**Activity**
Since only part of the material below is wanted, output exactly the lines from the one with "orange ring: 8 -> 6" up to and including the one with "white plane: 2 -> 0".

**Input for this task**
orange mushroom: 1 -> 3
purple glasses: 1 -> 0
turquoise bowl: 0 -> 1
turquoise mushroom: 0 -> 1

* * *

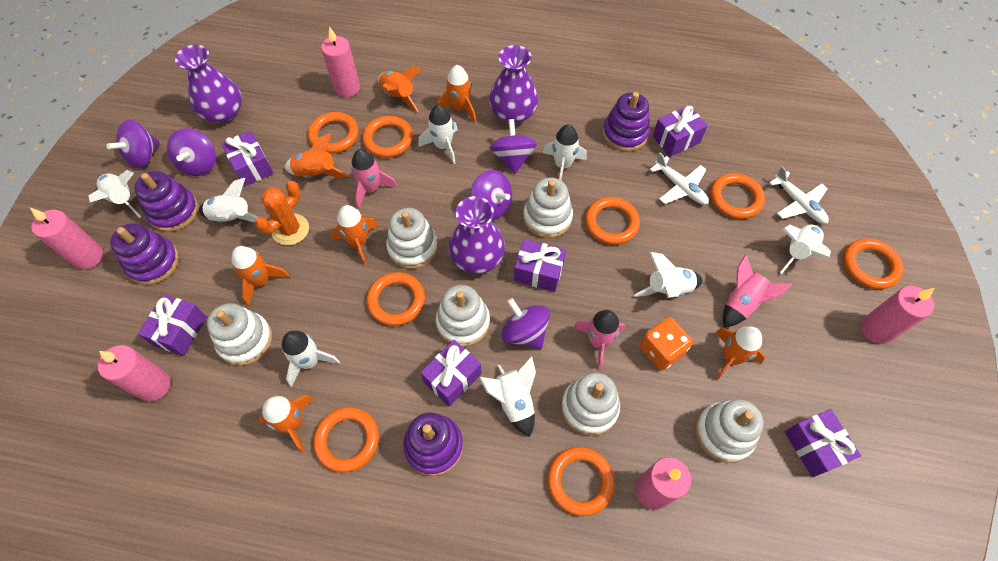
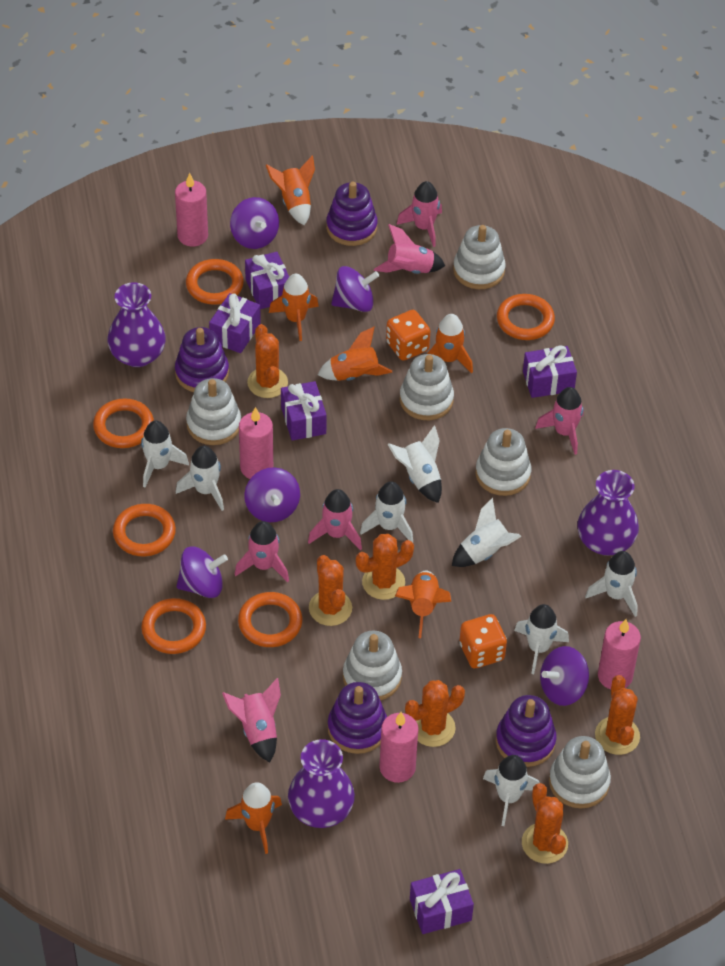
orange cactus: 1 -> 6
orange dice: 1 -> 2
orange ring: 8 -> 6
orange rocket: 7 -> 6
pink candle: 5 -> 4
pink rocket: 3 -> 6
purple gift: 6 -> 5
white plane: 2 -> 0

**Your response**
orange ring: 8 -> 6
orange rocket: 7 -> 6
pink candle: 5 -> 4
pink rocket: 3 -> 6
purple gift: 6 -> 5
white plane: 2 -> 0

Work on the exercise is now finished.